- **WHAT TO DO**: Please write out every record exactly, but keep any images out of it.

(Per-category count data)
• • • •
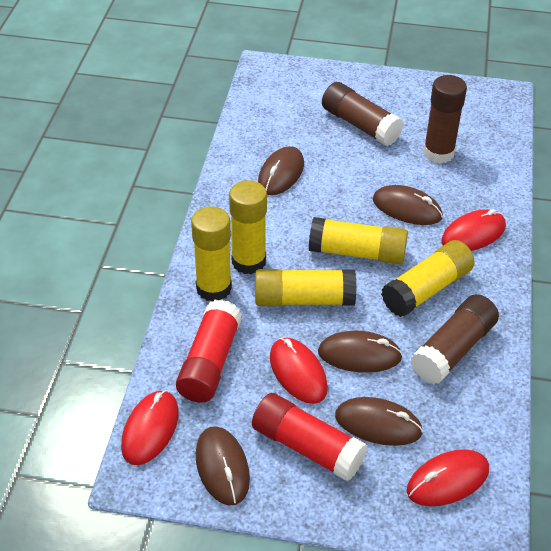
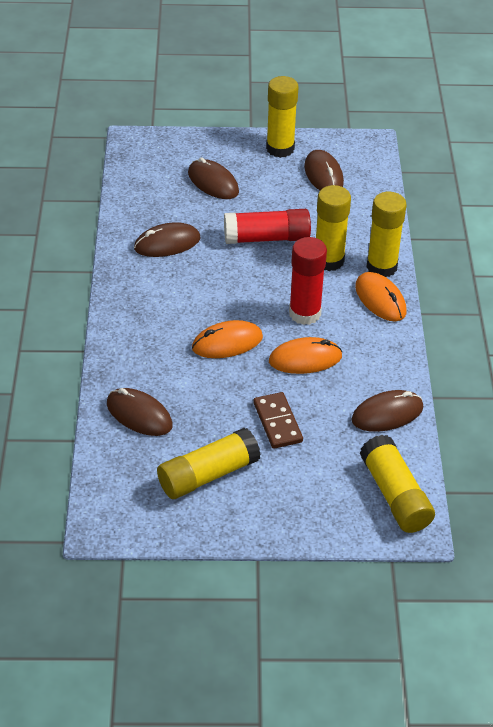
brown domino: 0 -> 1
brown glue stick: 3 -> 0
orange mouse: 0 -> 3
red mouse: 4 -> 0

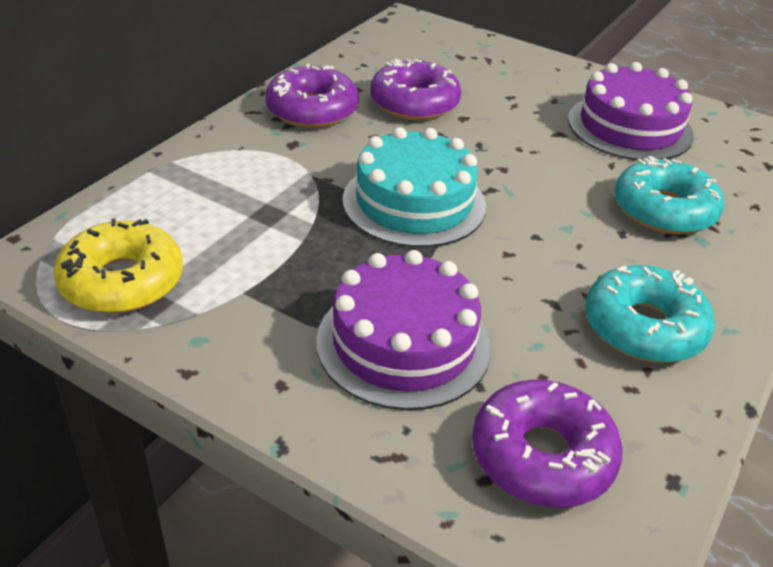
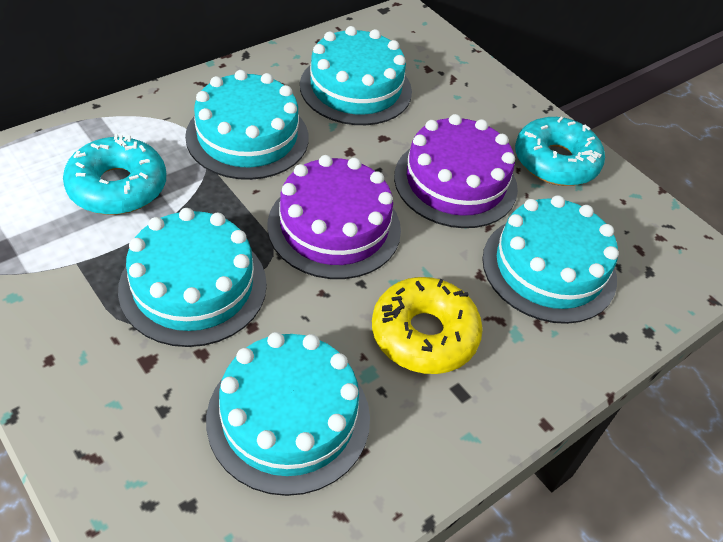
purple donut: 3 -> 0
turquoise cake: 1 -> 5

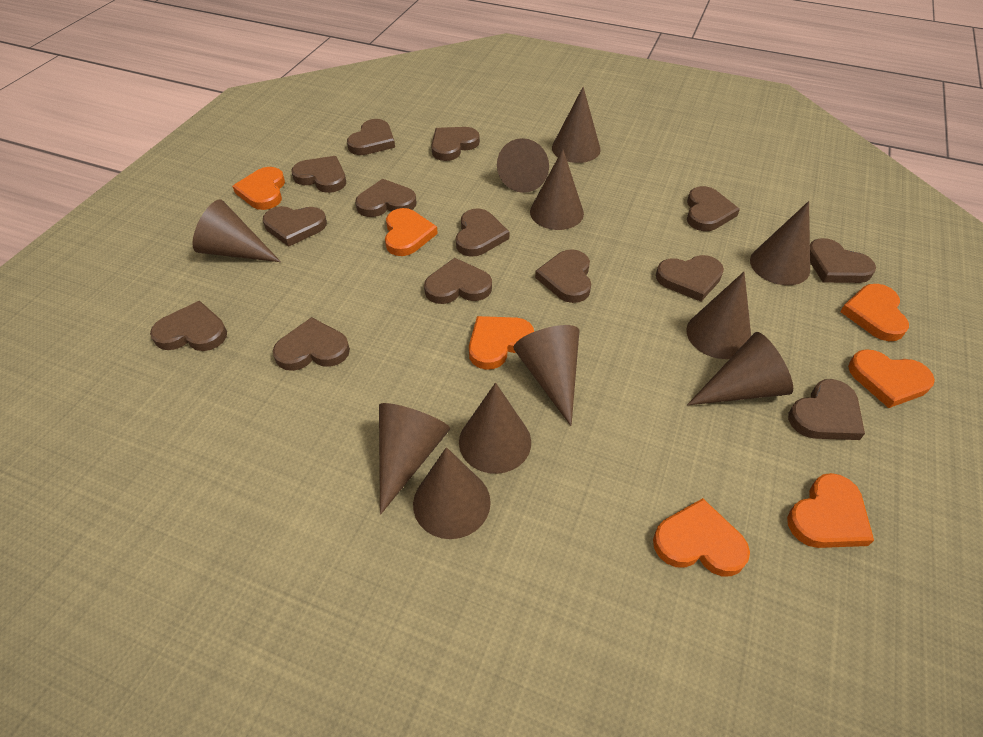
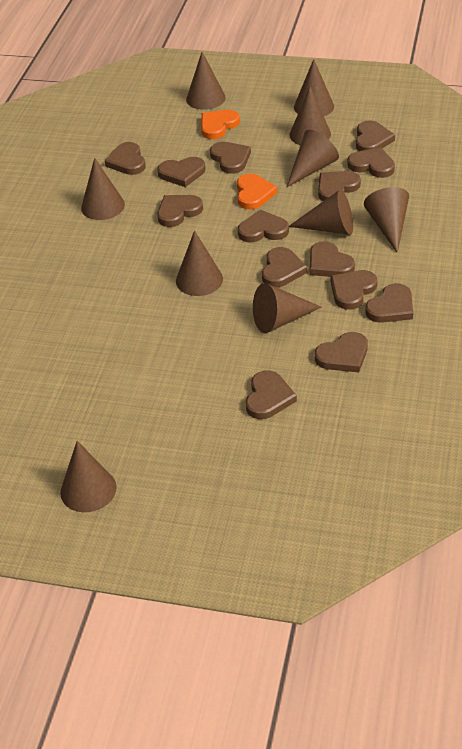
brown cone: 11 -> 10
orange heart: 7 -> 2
• • • •
- **REPLY TO THE EXERCISE**:
brown domino: 0 -> 1
brown glue stick: 3 -> 0
orange mouse: 0 -> 3
red mouse: 4 -> 0

purple donut: 3 -> 0
turquoise cake: 1 -> 5

brown cone: 11 -> 10
orange heart: 7 -> 2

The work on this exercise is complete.